> Work to be completed: Return exactly, and only, the lines from the line containing "(529, 152) = (390, 298): none -> red brush" through the final line of the records below, both included.

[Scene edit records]

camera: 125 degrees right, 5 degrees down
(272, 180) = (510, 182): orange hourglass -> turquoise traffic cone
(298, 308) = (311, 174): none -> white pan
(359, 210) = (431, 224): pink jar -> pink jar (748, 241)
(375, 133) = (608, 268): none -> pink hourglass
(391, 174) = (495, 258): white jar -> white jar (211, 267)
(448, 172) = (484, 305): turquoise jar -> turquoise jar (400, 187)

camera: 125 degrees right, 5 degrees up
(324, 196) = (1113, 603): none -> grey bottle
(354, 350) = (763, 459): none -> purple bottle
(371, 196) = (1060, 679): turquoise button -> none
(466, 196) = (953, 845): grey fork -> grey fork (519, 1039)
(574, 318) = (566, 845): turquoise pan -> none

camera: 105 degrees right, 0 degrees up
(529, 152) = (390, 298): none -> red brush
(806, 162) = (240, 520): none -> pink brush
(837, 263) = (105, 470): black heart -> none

> Completed task:
(529, 152) = (390, 298): none -> red brush
(806, 162) = (240, 520): none -> pink brush
(837, 263) = (105, 470): black heart -> none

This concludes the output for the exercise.